### Items listed in a dataset

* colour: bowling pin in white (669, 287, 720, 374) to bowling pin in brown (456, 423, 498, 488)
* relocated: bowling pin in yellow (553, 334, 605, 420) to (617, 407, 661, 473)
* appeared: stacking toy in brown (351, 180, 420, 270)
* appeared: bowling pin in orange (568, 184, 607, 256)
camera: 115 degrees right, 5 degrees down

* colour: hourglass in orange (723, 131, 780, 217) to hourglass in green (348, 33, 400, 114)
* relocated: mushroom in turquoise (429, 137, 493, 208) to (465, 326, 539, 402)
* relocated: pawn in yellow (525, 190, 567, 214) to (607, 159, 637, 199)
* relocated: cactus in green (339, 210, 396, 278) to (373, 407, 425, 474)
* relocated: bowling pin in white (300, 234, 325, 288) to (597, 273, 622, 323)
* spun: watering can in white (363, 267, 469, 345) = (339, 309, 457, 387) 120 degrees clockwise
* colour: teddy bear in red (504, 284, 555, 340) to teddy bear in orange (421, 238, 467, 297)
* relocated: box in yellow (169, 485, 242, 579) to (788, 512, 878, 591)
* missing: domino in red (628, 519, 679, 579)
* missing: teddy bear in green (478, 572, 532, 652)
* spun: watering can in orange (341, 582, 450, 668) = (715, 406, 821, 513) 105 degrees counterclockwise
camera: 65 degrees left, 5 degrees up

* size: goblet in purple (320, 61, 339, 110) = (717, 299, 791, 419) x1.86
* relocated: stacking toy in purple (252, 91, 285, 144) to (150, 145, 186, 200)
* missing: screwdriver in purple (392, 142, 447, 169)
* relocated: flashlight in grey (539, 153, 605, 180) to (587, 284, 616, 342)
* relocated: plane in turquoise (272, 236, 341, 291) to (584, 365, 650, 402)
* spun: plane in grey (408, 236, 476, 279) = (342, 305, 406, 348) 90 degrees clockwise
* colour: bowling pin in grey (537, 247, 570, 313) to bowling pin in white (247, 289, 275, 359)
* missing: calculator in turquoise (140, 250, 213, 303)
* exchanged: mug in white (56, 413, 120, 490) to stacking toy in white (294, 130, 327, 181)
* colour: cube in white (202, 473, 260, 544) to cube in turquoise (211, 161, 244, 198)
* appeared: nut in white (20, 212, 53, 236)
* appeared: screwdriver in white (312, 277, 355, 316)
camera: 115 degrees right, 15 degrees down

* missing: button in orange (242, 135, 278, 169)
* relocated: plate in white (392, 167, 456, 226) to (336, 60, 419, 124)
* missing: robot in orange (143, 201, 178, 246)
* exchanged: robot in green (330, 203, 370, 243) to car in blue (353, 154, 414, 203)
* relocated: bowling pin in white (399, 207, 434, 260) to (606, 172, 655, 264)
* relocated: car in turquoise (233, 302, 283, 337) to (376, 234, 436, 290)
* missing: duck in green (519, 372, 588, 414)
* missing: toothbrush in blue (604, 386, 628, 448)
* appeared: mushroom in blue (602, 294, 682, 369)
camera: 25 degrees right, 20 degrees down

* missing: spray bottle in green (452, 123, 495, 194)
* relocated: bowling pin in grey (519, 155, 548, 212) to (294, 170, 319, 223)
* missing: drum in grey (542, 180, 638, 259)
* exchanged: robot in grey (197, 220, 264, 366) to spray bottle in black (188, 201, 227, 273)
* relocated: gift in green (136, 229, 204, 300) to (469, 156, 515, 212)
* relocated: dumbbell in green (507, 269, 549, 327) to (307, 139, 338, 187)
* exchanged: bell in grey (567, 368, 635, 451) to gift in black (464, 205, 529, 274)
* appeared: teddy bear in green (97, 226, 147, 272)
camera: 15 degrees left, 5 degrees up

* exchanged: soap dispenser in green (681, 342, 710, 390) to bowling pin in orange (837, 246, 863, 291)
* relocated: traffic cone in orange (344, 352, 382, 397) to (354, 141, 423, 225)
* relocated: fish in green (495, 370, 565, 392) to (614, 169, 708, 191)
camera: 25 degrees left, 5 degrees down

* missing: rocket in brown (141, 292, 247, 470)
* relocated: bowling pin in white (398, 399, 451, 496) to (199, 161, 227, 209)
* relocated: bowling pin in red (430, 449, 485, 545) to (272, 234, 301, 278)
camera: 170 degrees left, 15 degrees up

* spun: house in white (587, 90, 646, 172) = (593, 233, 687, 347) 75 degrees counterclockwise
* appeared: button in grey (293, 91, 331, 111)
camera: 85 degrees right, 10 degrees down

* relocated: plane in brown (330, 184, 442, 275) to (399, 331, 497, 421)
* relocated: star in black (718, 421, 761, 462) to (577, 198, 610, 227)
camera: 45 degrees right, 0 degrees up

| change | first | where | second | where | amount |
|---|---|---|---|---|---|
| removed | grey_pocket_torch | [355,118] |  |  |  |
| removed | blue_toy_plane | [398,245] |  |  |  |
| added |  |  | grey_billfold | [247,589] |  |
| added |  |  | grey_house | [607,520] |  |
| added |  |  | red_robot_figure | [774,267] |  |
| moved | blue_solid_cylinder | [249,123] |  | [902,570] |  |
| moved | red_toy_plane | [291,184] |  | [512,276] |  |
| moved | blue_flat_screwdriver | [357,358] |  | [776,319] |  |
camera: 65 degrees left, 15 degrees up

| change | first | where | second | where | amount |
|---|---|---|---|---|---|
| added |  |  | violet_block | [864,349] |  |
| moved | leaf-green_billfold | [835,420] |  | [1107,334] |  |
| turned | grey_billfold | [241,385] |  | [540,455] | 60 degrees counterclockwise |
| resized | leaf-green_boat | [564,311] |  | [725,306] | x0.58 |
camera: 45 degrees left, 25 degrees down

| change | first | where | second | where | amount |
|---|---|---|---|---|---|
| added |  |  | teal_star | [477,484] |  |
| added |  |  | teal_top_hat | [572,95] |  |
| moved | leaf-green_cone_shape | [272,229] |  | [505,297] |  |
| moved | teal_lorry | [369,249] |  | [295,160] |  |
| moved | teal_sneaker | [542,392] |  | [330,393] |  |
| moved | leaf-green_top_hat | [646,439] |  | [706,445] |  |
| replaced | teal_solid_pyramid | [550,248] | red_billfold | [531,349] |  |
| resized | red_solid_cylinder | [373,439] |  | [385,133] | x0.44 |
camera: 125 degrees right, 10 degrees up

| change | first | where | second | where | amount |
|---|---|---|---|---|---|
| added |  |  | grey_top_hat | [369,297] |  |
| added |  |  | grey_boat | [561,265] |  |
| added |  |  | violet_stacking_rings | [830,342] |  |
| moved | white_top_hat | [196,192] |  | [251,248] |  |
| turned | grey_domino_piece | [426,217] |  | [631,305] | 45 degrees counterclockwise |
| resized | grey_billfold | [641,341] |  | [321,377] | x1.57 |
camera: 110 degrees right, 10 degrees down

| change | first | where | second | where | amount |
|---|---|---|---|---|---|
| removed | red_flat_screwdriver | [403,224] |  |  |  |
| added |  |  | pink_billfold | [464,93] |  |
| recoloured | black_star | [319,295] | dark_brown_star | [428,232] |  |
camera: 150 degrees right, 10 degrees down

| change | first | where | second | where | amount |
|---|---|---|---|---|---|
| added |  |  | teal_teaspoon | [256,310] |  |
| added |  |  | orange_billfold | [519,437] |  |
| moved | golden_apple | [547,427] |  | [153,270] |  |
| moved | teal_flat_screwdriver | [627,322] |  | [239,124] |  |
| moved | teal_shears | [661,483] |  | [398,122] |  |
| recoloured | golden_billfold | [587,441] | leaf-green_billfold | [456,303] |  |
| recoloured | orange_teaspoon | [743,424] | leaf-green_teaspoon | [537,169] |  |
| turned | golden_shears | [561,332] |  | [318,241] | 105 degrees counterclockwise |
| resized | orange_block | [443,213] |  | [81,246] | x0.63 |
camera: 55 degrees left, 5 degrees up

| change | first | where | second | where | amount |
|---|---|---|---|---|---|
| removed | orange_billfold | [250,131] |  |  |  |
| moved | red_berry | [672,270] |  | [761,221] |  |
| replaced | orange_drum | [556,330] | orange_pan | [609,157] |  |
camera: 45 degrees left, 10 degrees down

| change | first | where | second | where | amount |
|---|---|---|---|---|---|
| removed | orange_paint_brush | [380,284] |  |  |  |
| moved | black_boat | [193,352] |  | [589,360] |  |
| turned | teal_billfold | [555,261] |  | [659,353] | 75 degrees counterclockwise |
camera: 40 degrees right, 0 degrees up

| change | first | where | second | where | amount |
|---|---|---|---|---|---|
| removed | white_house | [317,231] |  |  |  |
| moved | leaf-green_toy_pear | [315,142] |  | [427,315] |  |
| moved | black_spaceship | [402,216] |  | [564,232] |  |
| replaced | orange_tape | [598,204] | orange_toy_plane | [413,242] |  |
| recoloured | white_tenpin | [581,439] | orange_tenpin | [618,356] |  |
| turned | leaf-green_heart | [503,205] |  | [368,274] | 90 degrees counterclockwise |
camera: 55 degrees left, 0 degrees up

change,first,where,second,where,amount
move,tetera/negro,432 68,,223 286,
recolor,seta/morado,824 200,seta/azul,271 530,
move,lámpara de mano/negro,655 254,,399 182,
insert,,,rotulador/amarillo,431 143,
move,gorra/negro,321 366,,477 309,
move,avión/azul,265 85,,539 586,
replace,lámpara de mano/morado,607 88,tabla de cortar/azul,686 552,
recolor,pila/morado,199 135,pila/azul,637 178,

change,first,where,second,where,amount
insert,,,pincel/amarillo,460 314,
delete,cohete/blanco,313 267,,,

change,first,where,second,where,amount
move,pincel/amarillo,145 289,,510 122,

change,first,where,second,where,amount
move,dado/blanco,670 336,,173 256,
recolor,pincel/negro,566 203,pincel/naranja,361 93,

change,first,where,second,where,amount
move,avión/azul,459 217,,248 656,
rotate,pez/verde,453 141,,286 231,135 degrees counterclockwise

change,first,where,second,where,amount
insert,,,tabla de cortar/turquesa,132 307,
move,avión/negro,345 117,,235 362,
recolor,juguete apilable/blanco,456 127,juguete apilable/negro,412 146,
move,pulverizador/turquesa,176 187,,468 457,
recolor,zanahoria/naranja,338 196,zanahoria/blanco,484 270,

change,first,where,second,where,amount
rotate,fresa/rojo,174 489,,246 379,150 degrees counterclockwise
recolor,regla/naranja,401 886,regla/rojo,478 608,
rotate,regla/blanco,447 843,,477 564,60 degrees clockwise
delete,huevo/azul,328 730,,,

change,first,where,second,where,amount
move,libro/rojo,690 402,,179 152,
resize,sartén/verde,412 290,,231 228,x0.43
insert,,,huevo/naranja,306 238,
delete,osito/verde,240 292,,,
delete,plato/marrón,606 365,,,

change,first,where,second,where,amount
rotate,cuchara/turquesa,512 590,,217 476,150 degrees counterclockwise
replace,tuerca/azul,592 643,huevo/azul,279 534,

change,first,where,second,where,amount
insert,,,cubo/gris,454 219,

### ASSIGNMENT
Scan the entries above for the line containing "move,lámpara de mano/negro,655", and copy it and all lines after it exactly, down to and including the line containing "replace,lámpara de mano/morado,607".

### TASK RESPONSE
move,lámpara de mano/negro,655 254,,399 182,
insert,,,rotulador/amarillo,431 143,
move,gorra/negro,321 366,,477 309,
move,avión/azul,265 85,,539 586,
replace,lámpara de mano/morado,607 88,tabla de cortar/azul,686 552,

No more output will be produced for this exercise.